**Te voltooien taak:** Toon alsjeblieft elke regel uit de items waarin het woord "building" voorkomt.

****

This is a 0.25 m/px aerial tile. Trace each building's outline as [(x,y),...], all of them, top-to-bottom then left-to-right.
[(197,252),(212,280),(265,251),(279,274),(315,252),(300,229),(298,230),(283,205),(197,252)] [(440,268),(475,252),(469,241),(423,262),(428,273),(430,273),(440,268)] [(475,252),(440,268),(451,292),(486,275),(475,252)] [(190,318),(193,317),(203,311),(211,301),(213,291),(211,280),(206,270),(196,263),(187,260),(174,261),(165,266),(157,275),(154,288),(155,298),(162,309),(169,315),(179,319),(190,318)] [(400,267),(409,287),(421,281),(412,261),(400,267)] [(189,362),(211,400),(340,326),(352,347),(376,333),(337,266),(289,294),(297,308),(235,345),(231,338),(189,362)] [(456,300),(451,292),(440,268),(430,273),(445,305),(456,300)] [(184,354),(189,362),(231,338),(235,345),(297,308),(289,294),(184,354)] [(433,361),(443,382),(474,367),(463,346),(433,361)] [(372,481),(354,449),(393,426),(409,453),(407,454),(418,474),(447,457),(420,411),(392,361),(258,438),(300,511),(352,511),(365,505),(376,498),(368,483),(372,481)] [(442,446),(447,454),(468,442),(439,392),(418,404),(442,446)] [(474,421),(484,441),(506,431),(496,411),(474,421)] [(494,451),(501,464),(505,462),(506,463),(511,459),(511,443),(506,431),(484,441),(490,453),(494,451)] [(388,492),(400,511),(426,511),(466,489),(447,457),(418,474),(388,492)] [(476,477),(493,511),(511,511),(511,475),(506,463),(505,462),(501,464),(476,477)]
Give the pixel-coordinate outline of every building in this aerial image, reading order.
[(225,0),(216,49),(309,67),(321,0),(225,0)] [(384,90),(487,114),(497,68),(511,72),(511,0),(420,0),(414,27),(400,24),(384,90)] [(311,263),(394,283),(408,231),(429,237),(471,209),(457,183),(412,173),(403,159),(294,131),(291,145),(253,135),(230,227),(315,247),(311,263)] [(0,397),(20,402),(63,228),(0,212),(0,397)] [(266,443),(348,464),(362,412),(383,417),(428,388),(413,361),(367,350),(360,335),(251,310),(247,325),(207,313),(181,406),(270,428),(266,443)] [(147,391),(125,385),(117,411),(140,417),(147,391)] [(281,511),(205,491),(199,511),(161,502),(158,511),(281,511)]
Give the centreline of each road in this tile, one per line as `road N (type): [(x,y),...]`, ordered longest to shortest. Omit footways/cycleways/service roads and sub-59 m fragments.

****

**Voltooide taak:**
This is a 0.25 m/px aerial tile. Trace each building's outline as [(x,y),...], all of them, top-to-bottom then left-to-right.
Give the pixel-coordinate outline of every building in this aerial image, reading order.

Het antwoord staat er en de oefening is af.